- _Required action_:
With the pictures left out, repeat every entry that follows exactly.

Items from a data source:
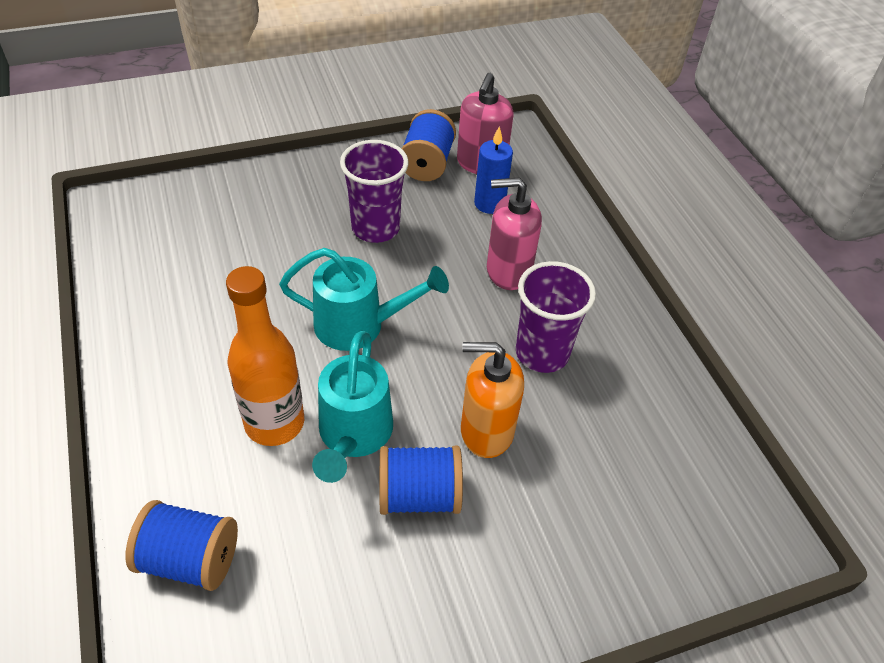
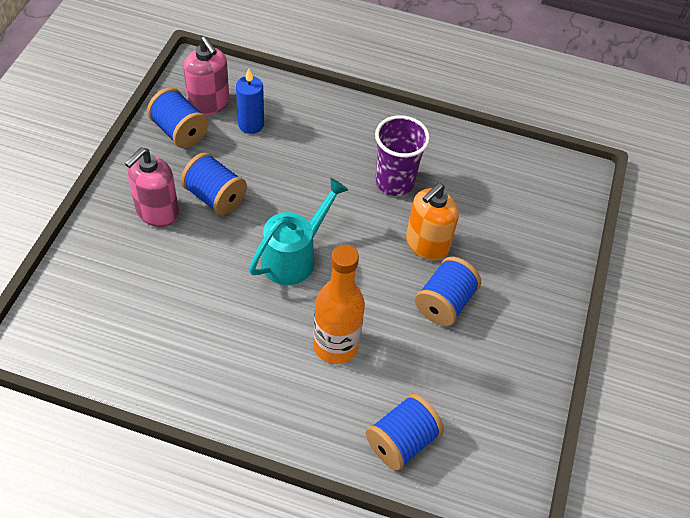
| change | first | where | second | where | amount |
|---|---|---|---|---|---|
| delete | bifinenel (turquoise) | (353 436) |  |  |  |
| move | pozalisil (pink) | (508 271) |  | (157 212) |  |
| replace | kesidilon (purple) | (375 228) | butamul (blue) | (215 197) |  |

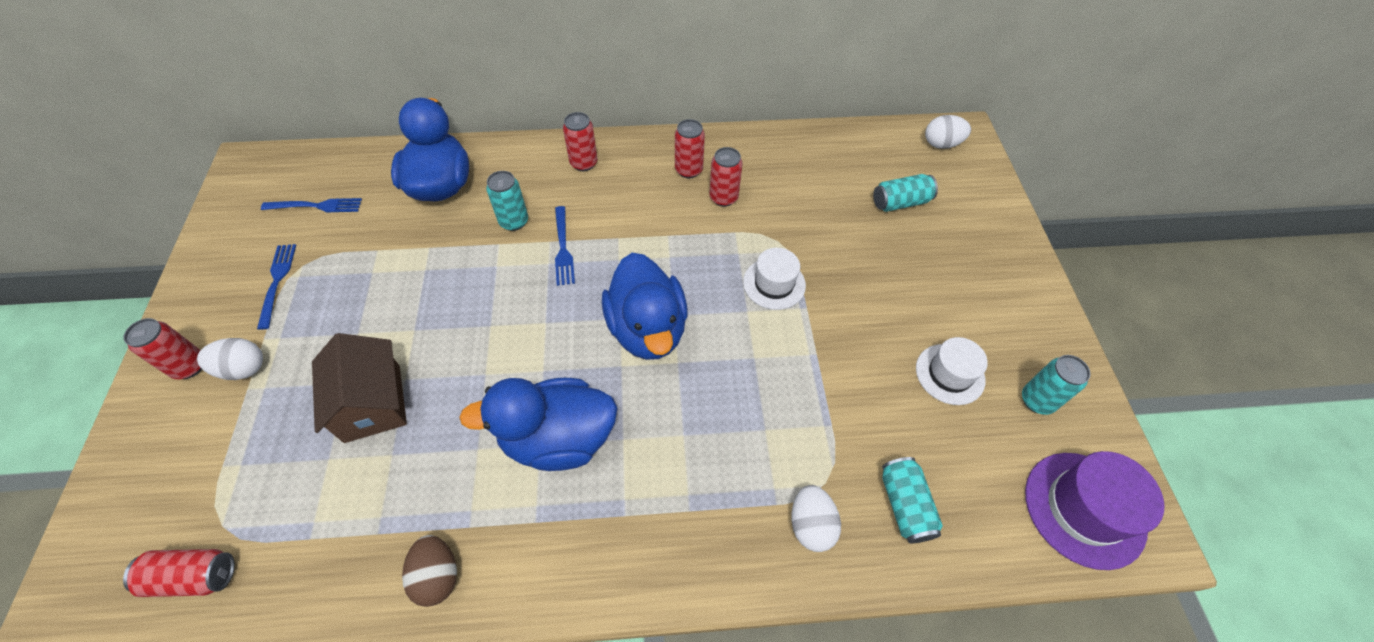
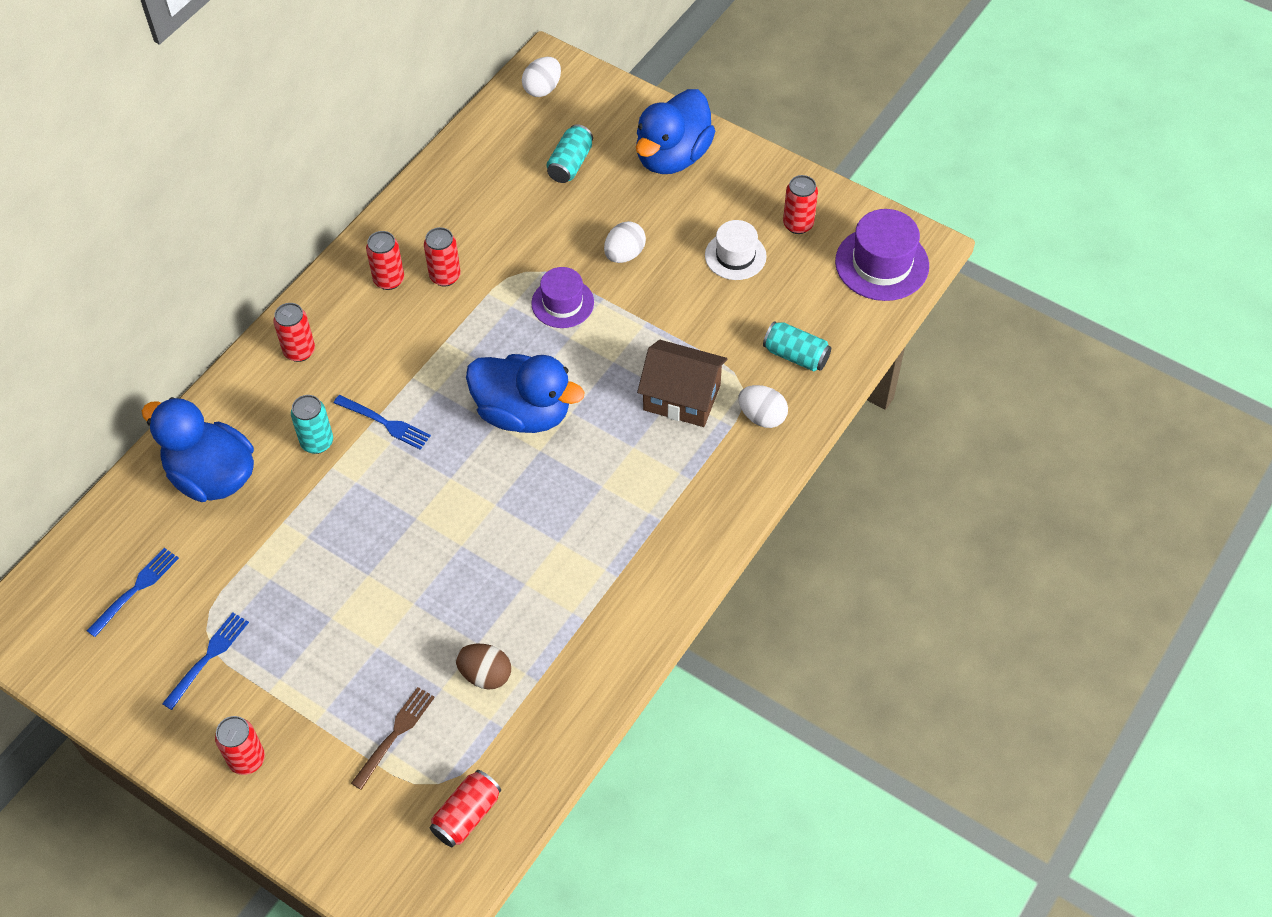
| change | first | where | second | where | amount |
|---|---|---|---|---|---|
| insert |  |  | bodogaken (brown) | (395 734) |  |
| move | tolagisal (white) | (243 369) |  | (624 254) |  |
| move | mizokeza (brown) | (372 403) |  | (682 397) |  |
| move | tolagisal (brown) | (437 575) |  | (485 675) |  |
| move | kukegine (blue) | (558 438) |  | (672 156) |  |
| recolor | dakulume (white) | (774 283) | dakulume (purple) | (562 303) |  |
| recolor | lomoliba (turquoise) | (1037 400) | lomoliba (red) | (798 224) |  |
| rotate | bodogaken (blue) | (277 282) |  | (208 658) | 90 degrees clockwise |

- _Solution to this exercise_:
| change | first | where | second | where | amount |
|---|---|---|---|---|---|
| delete | bifinenel (turquoise) | (353 436) |  |  |  |
| move | pozalisil (pink) | (508 271) |  | (157 212) |  |
| replace | kesidilon (purple) | (375 228) | butamul (blue) | (215 197) |  |

| change | first | where | second | where | amount |
|---|---|---|---|---|---|
| insert |  |  | bodogaken (brown) | (395 734) |  |
| move | tolagisal (white) | (243 369) |  | (624 254) |  |
| move | mizokeza (brown) | (372 403) |  | (682 397) |  |
| move | tolagisal (brown) | (437 575) |  | (485 675) |  |
| move | kukegine (blue) | (558 438) |  | (672 156) |  |
| recolor | dakulume (white) | (774 283) | dakulume (purple) | (562 303) |  |
| recolor | lomoliba (turquoise) | (1037 400) | lomoliba (red) | (798 224) |  |
| rotate | bodogaken (blue) | (277 282) |  | (208 658) | 90 degrees clockwise |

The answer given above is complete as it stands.